• **EXERCISE DETAILS**:
Of the material below, only the lines from the line containing "tikugibin (purple) [482, 212, 509, 240]" down to the line containing "zodupen (brown) [471, 429, 516, 473]" belong in the answer, written out exactly.

*** MATERIAL PROVIDED ***

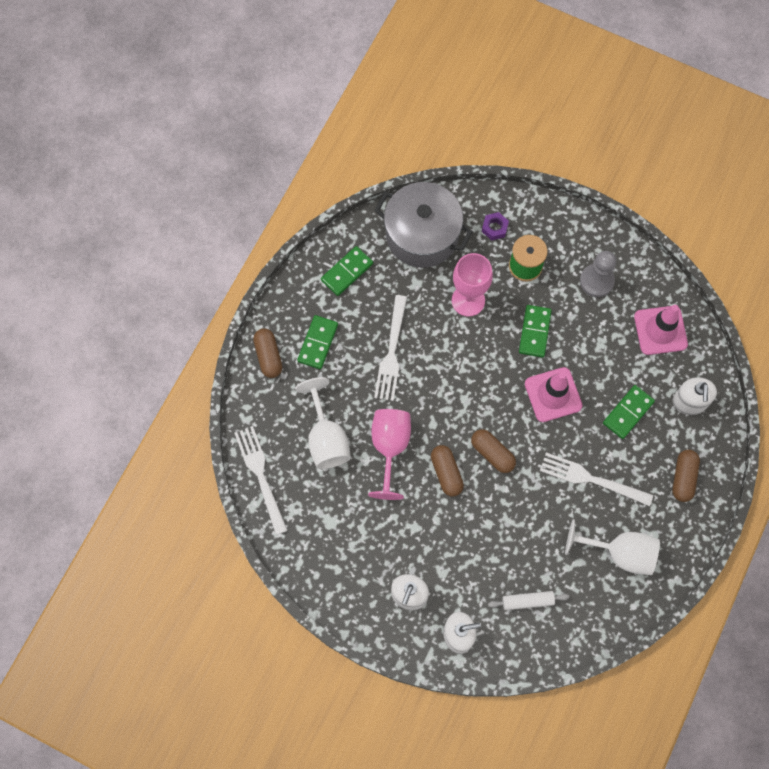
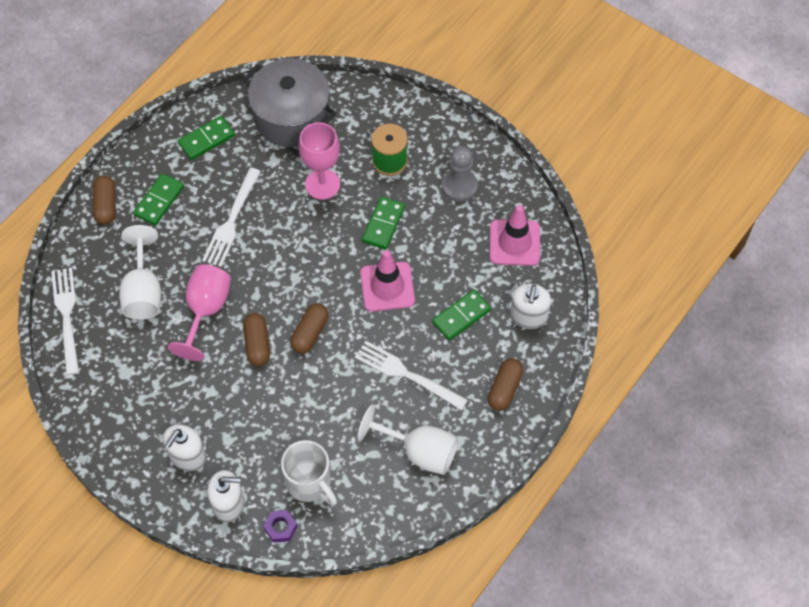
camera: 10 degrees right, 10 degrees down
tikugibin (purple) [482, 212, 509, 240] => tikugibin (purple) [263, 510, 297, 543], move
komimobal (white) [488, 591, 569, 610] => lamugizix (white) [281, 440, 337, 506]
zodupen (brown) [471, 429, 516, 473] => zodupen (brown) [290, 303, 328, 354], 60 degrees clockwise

*** End of MATERIAL PROVIDED ***
*** MATERIAL PROVIDED ***

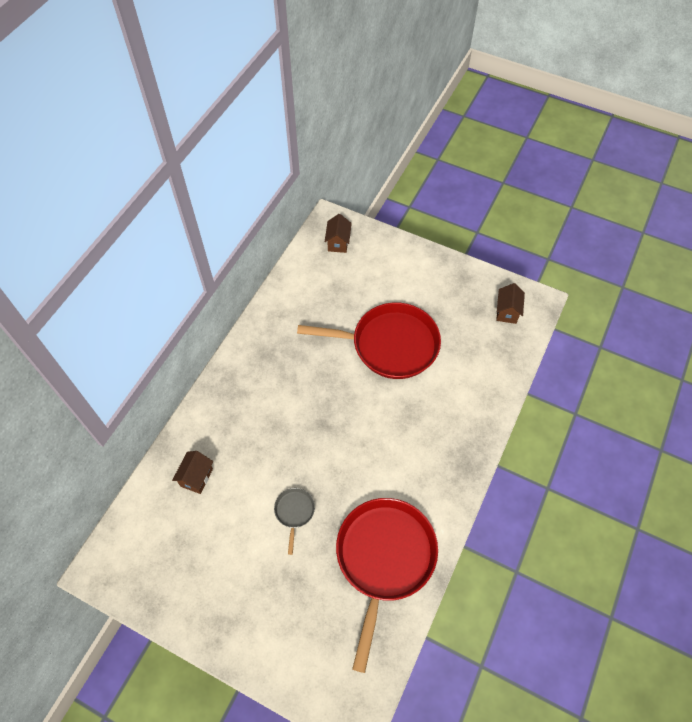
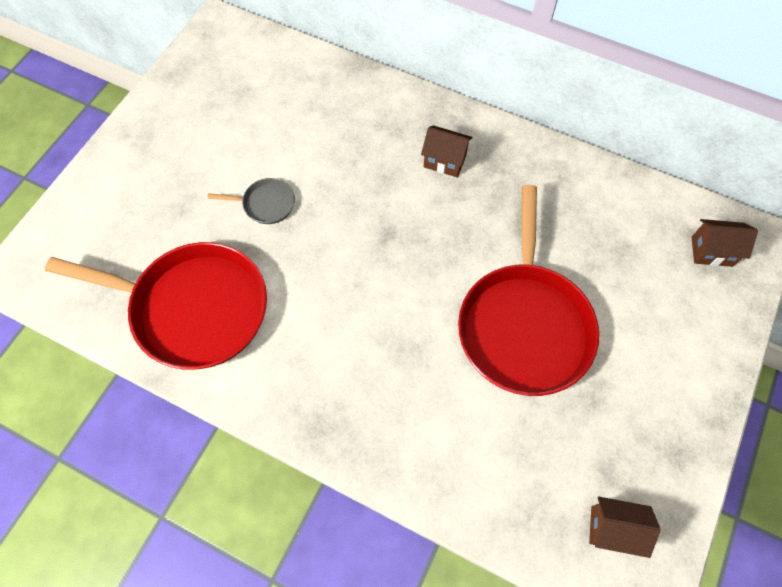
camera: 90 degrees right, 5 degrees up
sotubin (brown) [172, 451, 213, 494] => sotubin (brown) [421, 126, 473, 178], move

*** End of MATERIAL PROVIDED ***
*** MATERIAL PROVIDED ***

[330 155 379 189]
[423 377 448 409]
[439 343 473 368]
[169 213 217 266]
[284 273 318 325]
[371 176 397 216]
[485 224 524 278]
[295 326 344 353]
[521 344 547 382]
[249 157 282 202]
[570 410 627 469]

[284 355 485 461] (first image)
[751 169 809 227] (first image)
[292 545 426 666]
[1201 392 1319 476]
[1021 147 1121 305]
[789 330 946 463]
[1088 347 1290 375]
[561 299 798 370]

*** End of MATERIAL PROVIDED ***

• **OUTPUT**:
tikugibin (purple) [482, 212, 509, 240] => tikugibin (purple) [263, 510, 297, 543], move
komimobal (white) [488, 591, 569, 610] => lamugizix (white) [281, 440, 337, 506]
zodupen (brown) [471, 429, 516, 473] => zodupen (brown) [290, 303, 328, 354], 60 degrees clockwise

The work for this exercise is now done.